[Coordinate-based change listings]

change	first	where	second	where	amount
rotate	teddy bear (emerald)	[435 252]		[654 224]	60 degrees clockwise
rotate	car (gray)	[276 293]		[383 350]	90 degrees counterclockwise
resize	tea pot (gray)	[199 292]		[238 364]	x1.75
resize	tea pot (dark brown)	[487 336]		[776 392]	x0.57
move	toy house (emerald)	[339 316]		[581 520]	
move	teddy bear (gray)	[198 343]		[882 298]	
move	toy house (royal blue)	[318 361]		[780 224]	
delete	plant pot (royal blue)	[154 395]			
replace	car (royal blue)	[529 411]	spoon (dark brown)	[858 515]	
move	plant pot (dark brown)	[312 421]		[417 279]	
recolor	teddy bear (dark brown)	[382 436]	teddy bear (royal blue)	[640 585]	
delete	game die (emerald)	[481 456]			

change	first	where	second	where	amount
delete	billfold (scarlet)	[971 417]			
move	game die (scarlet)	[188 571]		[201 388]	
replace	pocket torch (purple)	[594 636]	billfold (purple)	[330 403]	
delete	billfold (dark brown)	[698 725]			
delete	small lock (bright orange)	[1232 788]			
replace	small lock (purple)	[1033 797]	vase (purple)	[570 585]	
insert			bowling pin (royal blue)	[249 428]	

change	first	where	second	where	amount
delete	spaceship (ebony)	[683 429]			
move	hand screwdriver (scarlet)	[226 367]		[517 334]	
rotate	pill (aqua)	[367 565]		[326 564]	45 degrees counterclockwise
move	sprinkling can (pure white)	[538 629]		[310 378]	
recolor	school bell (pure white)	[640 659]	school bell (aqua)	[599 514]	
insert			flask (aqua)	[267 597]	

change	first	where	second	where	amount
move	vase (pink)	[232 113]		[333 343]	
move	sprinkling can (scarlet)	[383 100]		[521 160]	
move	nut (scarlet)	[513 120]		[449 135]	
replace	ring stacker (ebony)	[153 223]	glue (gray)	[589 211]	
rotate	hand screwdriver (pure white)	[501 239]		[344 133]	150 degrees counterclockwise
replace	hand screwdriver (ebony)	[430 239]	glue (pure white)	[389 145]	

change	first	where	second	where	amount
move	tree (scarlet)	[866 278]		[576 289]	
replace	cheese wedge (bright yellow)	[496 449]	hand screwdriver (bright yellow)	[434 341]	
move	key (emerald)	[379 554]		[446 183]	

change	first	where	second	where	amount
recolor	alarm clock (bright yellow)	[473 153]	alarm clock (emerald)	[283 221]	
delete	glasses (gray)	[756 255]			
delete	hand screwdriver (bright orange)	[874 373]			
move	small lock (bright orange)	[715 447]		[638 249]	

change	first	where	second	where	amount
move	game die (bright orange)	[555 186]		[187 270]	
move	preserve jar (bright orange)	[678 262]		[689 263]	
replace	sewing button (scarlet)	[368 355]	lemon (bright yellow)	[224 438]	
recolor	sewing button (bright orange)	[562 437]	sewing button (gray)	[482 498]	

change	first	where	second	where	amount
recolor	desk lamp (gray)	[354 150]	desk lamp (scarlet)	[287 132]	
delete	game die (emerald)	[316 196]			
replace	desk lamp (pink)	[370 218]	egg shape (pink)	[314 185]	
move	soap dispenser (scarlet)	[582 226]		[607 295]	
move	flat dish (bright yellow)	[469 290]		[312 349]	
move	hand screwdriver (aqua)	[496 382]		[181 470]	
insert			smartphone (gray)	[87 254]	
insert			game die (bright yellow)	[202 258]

What you need to do:
Where a line of the data contains "teddy", copy that line.

Task response:
rotate	teddy bear (emerald)	[435 252]		[654 224]	60 degrees clockwise
move	teddy bear (gray)	[198 343]		[882 298]	
recolor	teddy bear (dark brown)	[382 436]	teddy bear (royal blue)	[640 585]	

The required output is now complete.